▶ **RECORDS SHOWN**:
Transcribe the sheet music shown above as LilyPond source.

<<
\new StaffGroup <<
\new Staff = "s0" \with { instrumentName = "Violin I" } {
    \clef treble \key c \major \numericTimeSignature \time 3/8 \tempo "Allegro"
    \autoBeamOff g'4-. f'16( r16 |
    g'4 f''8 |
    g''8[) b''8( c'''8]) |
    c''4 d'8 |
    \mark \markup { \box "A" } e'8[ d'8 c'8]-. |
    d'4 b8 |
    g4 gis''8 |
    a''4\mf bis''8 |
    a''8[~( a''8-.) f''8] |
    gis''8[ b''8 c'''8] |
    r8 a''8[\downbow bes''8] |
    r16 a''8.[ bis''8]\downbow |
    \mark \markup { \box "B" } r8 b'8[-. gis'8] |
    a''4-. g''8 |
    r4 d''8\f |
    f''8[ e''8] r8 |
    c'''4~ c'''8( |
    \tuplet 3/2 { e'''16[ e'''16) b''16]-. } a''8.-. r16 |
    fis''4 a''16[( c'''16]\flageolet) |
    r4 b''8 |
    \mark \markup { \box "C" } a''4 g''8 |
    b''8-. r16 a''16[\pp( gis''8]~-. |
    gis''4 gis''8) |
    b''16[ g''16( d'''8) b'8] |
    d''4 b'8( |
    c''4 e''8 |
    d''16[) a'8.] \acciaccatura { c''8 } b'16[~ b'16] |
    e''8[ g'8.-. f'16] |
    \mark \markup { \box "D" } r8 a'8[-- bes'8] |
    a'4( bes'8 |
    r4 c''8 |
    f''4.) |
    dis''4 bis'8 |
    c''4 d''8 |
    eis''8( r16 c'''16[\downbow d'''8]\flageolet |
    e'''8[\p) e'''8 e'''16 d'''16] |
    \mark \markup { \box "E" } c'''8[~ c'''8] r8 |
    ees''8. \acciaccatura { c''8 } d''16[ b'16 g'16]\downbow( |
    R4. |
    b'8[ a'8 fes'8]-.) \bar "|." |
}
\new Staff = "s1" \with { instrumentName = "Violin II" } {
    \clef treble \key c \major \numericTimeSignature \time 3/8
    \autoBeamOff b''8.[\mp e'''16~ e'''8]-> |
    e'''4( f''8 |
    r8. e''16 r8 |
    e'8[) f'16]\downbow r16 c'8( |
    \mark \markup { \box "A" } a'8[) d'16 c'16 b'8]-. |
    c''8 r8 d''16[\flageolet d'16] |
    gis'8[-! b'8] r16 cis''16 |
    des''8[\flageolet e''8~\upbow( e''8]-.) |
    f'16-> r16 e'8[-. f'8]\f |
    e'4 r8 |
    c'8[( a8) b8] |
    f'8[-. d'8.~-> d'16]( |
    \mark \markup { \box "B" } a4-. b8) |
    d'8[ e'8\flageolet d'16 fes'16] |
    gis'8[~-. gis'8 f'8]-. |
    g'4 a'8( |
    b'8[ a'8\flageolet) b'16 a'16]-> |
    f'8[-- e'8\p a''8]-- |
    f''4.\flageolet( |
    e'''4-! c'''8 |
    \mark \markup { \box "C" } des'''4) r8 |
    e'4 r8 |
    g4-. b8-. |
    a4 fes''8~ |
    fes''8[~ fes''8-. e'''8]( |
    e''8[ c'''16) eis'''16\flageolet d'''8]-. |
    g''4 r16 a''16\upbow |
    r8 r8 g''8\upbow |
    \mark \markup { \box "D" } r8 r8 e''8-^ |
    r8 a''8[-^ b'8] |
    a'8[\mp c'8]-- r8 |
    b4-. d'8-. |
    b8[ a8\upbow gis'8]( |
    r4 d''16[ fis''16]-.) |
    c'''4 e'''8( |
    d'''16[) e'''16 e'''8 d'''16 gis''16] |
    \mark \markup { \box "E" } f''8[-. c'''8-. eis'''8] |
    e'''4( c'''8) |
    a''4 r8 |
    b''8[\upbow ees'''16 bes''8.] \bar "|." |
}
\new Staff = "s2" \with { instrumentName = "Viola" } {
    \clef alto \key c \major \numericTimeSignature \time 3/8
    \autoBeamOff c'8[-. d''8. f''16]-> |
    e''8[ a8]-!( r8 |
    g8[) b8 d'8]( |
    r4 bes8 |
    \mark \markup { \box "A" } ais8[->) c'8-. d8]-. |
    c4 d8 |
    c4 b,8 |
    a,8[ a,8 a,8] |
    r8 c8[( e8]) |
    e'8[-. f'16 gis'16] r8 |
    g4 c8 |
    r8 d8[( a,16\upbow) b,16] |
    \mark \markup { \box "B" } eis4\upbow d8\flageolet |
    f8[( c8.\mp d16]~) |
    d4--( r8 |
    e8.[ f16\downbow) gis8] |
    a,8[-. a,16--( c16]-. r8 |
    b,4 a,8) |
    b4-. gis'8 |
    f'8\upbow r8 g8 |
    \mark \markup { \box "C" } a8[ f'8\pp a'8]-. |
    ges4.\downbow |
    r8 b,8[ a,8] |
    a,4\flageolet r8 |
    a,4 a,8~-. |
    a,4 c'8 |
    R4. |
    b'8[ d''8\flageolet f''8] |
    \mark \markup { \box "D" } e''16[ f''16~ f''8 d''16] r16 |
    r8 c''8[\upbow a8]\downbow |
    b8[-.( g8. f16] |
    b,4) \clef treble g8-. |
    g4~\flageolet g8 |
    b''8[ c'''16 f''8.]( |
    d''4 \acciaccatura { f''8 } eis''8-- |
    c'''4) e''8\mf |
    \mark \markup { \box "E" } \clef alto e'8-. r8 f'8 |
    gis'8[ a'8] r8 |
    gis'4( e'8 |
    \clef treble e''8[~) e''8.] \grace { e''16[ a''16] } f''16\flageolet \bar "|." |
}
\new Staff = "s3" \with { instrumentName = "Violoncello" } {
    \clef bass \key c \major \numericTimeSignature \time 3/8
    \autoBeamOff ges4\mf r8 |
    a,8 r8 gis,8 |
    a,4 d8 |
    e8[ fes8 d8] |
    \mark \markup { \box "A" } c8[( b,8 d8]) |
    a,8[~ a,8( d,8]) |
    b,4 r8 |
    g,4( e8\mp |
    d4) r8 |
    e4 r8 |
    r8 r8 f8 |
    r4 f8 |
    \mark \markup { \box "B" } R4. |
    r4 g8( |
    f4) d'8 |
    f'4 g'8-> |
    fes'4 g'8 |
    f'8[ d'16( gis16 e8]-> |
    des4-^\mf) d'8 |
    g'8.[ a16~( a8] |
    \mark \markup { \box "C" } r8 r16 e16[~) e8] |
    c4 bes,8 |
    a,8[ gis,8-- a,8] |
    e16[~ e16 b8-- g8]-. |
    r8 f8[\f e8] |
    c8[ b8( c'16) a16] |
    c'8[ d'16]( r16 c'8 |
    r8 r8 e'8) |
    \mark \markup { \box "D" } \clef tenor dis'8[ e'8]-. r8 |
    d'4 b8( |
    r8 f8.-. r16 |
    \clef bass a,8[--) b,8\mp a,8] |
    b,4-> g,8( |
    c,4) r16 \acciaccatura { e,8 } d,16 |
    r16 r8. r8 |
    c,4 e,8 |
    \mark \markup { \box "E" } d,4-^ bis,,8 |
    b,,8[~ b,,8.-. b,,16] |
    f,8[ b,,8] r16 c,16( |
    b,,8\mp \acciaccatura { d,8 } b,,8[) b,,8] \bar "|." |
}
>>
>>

▶ **THE PROBLEM**: Identify every line in the rows above that contains the word "time", and copy each of those lines in full.

▶ **COMPLETED EXERCISE**:
    \clef treble \key c \major \numericTimeSignature \time 3/8 \tempo "Allegro"
    \clef treble \key c \major \numericTimeSignature \time 3/8
    \clef alto \key c \major \numericTimeSignature \time 3/8
    \clef bass \key c \major \numericTimeSignature \time 3/8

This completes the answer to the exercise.